• [Source material]:
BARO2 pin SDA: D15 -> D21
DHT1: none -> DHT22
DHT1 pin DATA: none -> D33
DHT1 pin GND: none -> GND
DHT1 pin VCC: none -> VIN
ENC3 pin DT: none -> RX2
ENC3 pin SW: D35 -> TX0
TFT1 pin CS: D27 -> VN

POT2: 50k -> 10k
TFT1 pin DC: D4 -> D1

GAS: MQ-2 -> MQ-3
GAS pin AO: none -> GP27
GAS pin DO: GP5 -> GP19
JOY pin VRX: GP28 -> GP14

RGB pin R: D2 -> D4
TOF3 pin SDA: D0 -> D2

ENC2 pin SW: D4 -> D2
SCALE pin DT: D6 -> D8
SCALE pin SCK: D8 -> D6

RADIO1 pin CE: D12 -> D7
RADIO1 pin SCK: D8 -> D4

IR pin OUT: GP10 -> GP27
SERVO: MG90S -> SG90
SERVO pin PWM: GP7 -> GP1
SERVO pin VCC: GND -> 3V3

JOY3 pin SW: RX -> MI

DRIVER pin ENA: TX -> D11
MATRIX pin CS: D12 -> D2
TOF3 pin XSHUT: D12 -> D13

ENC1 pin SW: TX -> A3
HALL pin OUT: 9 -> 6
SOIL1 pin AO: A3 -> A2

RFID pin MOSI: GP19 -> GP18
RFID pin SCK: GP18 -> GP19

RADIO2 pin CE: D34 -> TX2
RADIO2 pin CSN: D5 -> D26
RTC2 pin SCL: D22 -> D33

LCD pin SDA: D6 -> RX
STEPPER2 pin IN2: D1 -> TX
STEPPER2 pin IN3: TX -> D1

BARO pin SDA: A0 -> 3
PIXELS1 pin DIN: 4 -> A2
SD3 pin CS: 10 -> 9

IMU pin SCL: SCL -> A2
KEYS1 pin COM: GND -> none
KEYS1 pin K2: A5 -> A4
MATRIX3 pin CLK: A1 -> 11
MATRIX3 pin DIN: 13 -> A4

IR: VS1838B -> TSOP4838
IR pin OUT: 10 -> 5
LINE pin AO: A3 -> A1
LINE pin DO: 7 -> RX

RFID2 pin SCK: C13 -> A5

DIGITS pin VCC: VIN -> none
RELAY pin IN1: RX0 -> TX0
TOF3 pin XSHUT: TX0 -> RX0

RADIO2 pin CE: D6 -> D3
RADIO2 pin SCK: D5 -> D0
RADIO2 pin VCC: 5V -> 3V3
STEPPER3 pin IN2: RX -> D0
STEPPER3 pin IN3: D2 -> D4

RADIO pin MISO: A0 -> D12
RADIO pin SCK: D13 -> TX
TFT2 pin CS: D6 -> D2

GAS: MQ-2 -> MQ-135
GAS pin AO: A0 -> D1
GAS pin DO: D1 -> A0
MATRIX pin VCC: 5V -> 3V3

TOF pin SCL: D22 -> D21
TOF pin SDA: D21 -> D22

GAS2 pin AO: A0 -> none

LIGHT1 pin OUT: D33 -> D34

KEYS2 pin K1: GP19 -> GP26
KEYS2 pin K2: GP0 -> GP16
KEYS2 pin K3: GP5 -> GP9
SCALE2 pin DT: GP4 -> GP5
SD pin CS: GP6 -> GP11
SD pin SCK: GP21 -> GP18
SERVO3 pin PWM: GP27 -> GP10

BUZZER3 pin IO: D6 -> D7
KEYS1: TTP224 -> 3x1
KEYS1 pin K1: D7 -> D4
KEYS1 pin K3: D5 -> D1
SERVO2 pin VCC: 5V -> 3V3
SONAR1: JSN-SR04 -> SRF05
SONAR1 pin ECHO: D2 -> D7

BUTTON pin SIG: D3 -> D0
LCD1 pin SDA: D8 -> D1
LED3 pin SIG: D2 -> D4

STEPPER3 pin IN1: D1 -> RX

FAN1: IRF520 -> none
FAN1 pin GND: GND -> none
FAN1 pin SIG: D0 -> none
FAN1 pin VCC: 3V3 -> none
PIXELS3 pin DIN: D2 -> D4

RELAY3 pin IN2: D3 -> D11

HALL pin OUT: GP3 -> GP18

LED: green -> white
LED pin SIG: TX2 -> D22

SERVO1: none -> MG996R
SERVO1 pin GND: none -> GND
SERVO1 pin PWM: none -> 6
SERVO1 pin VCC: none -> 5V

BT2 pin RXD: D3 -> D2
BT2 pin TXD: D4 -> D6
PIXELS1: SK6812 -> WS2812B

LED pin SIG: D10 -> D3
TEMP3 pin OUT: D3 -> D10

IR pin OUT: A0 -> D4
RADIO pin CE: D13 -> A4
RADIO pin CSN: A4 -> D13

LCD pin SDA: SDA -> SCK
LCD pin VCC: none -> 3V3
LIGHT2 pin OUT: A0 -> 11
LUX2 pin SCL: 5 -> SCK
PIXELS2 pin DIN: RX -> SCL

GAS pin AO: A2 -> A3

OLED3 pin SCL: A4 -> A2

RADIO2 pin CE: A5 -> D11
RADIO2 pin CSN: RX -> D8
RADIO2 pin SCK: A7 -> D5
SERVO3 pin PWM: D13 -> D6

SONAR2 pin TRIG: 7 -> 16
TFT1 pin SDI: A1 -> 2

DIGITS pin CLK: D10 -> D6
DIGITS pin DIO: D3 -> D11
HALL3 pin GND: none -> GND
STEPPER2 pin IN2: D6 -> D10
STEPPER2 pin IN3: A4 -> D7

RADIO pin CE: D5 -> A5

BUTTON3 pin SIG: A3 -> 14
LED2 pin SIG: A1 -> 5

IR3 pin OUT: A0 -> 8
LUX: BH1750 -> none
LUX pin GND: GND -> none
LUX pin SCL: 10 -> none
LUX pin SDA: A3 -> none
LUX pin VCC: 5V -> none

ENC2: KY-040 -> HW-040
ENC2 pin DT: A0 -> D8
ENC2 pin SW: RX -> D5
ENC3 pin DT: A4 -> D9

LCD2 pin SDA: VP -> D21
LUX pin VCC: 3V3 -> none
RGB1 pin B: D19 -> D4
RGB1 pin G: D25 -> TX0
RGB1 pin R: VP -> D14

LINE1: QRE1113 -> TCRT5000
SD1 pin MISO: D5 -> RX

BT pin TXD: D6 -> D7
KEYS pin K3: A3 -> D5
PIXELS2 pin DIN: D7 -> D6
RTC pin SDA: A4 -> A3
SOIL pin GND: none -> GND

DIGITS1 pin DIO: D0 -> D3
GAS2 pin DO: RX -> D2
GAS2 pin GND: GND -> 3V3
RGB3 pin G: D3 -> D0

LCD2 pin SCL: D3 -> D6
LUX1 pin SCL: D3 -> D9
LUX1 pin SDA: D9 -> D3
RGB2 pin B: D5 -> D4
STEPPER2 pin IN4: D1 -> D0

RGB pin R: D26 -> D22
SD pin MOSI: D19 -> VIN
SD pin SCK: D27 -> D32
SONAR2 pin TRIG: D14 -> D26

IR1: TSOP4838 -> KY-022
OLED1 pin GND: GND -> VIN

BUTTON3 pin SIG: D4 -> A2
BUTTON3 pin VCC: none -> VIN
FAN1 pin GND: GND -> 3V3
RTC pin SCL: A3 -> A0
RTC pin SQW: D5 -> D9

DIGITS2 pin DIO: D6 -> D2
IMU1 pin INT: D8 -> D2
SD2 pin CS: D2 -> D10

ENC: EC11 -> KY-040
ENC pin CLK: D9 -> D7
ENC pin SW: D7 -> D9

• [What this task involves]:
The answer must be an exact copy of every record above.

• [Output for this task]:
BARO2 pin SDA: D15 -> D21
DHT1: none -> DHT22
DHT1 pin DATA: none -> D33
DHT1 pin GND: none -> GND
DHT1 pin VCC: none -> VIN
ENC3 pin DT: none -> RX2
ENC3 pin SW: D35 -> TX0
TFT1 pin CS: D27 -> VN

POT2: 50k -> 10k
TFT1 pin DC: D4 -> D1

GAS: MQ-2 -> MQ-3
GAS pin AO: none -> GP27
GAS pin DO: GP5 -> GP19
JOY pin VRX: GP28 -> GP14

RGB pin R: D2 -> D4
TOF3 pin SDA: D0 -> D2

ENC2 pin SW: D4 -> D2
SCALE pin DT: D6 -> D8
SCALE pin SCK: D8 -> D6

RADIO1 pin CE: D12 -> D7
RADIO1 pin SCK: D8 -> D4

IR pin OUT: GP10 -> GP27
SERVO: MG90S -> SG90
SERVO pin PWM: GP7 -> GP1
SERVO pin VCC: GND -> 3V3

JOY3 pin SW: RX -> MI

DRIVER pin ENA: TX -> D11
MATRIX pin CS: D12 -> D2
TOF3 pin XSHUT: D12 -> D13

ENC1 pin SW: TX -> A3
HALL pin OUT: 9 -> 6
SOIL1 pin AO: A3 -> A2

RFID pin MOSI: GP19 -> GP18
RFID pin SCK: GP18 -> GP19

RADIO2 pin CE: D34 -> TX2
RADIO2 pin CSN: D5 -> D26
RTC2 pin SCL: D22 -> D33

LCD pin SDA: D6 -> RX
STEPPER2 pin IN2: D1 -> TX
STEPPER2 pin IN3: TX -> D1

BARO pin SDA: A0 -> 3
PIXELS1 pin DIN: 4 -> A2
SD3 pin CS: 10 -> 9

IMU pin SCL: SCL -> A2
KEYS1 pin COM: GND -> none
KEYS1 pin K2: A5 -> A4
MATRIX3 pin CLK: A1 -> 11
MATRIX3 pin DIN: 13 -> A4

IR: VS1838B -> TSOP4838
IR pin OUT: 10 -> 5
LINE pin AO: A3 -> A1
LINE pin DO: 7 -> RX

RFID2 pin SCK: C13 -> A5

DIGITS pin VCC: VIN -> none
RELAY pin IN1: RX0 -> TX0
TOF3 pin XSHUT: TX0 -> RX0

RADIO2 pin CE: D6 -> D3
RADIO2 pin SCK: D5 -> D0
RADIO2 pin VCC: 5V -> 3V3
STEPPER3 pin IN2: RX -> D0
STEPPER3 pin IN3: D2 -> D4

RADIO pin MISO: A0 -> D12
RADIO pin SCK: D13 -> TX
TFT2 pin CS: D6 -> D2

GAS: MQ-2 -> MQ-135
GAS pin AO: A0 -> D1
GAS pin DO: D1 -> A0
MATRIX pin VCC: 5V -> 3V3

TOF pin SCL: D22 -> D21
TOF pin SDA: D21 -> D22

GAS2 pin AO: A0 -> none

LIGHT1 pin OUT: D33 -> D34

KEYS2 pin K1: GP19 -> GP26
KEYS2 pin K2: GP0 -> GP16
KEYS2 pin K3: GP5 -> GP9
SCALE2 pin DT: GP4 -> GP5
SD pin CS: GP6 -> GP11
SD pin SCK: GP21 -> GP18
SERVO3 pin PWM: GP27 -> GP10

BUZZER3 pin IO: D6 -> D7
KEYS1: TTP224 -> 3x1
KEYS1 pin K1: D7 -> D4
KEYS1 pin K3: D5 -> D1
SERVO2 pin VCC: 5V -> 3V3
SONAR1: JSN-SR04 -> SRF05
SONAR1 pin ECHO: D2 -> D7

BUTTON pin SIG: D3 -> D0
LCD1 pin SDA: D8 -> D1
LED3 pin SIG: D2 -> D4

STEPPER3 pin IN1: D1 -> RX

FAN1: IRF520 -> none
FAN1 pin GND: GND -> none
FAN1 pin SIG: D0 -> none
FAN1 pin VCC: 3V3 -> none
PIXELS3 pin DIN: D2 -> D4

RELAY3 pin IN2: D3 -> D11

HALL pin OUT: GP3 -> GP18

LED: green -> white
LED pin SIG: TX2 -> D22

SERVO1: none -> MG996R
SERVO1 pin GND: none -> GND
SERVO1 pin PWM: none -> 6
SERVO1 pin VCC: none -> 5V

BT2 pin RXD: D3 -> D2
BT2 pin TXD: D4 -> D6
PIXELS1: SK6812 -> WS2812B

LED pin SIG: D10 -> D3
TEMP3 pin OUT: D3 -> D10

IR pin OUT: A0 -> D4
RADIO pin CE: D13 -> A4
RADIO pin CSN: A4 -> D13

LCD pin SDA: SDA -> SCK
LCD pin VCC: none -> 3V3
LIGHT2 pin OUT: A0 -> 11
LUX2 pin SCL: 5 -> SCK
PIXELS2 pin DIN: RX -> SCL

GAS pin AO: A2 -> A3

OLED3 pin SCL: A4 -> A2

RADIO2 pin CE: A5 -> D11
RADIO2 pin CSN: RX -> D8
RADIO2 pin SCK: A7 -> D5
SERVO3 pin PWM: D13 -> D6

SONAR2 pin TRIG: 7 -> 16
TFT1 pin SDI: A1 -> 2

DIGITS pin CLK: D10 -> D6
DIGITS pin DIO: D3 -> D11
HALL3 pin GND: none -> GND
STEPPER2 pin IN2: D6 -> D10
STEPPER2 pin IN3: A4 -> D7

RADIO pin CE: D5 -> A5

BUTTON3 pin SIG: A3 -> 14
LED2 pin SIG: A1 -> 5

IR3 pin OUT: A0 -> 8
LUX: BH1750 -> none
LUX pin GND: GND -> none
LUX pin SCL: 10 -> none
LUX pin SDA: A3 -> none
LUX pin VCC: 5V -> none

ENC2: KY-040 -> HW-040
ENC2 pin DT: A0 -> D8
ENC2 pin SW: RX -> D5
ENC3 pin DT: A4 -> D9

LCD2 pin SDA: VP -> D21
LUX pin VCC: 3V3 -> none
RGB1 pin B: D19 -> D4
RGB1 pin G: D25 -> TX0
RGB1 pin R: VP -> D14

LINE1: QRE1113 -> TCRT5000
SD1 pin MISO: D5 -> RX

BT pin TXD: D6 -> D7
KEYS pin K3: A3 -> D5
PIXELS2 pin DIN: D7 -> D6
RTC pin SDA: A4 -> A3
SOIL pin GND: none -> GND

DIGITS1 pin DIO: D0 -> D3
GAS2 pin DO: RX -> D2
GAS2 pin GND: GND -> 3V3
RGB3 pin G: D3 -> D0

LCD2 pin SCL: D3 -> D6
LUX1 pin SCL: D3 -> D9
LUX1 pin SDA: D9 -> D3
RGB2 pin B: D5 -> D4
STEPPER2 pin IN4: D1 -> D0

RGB pin R: D26 -> D22
SD pin MOSI: D19 -> VIN
SD pin SCK: D27 -> D32
SONAR2 pin TRIG: D14 -> D26

IR1: TSOP4838 -> KY-022
OLED1 pin GND: GND -> VIN

BUTTON3 pin SIG: D4 -> A2
BUTTON3 pin VCC: none -> VIN
FAN1 pin GND: GND -> 3V3
RTC pin SCL: A3 -> A0
RTC pin SQW: D5 -> D9

DIGITS2 pin DIO: D6 -> D2
IMU1 pin INT: D8 -> D2
SD2 pin CS: D2 -> D10

ENC: EC11 -> KY-040
ENC pin CLK: D9 -> D7
ENC pin SW: D7 -> D9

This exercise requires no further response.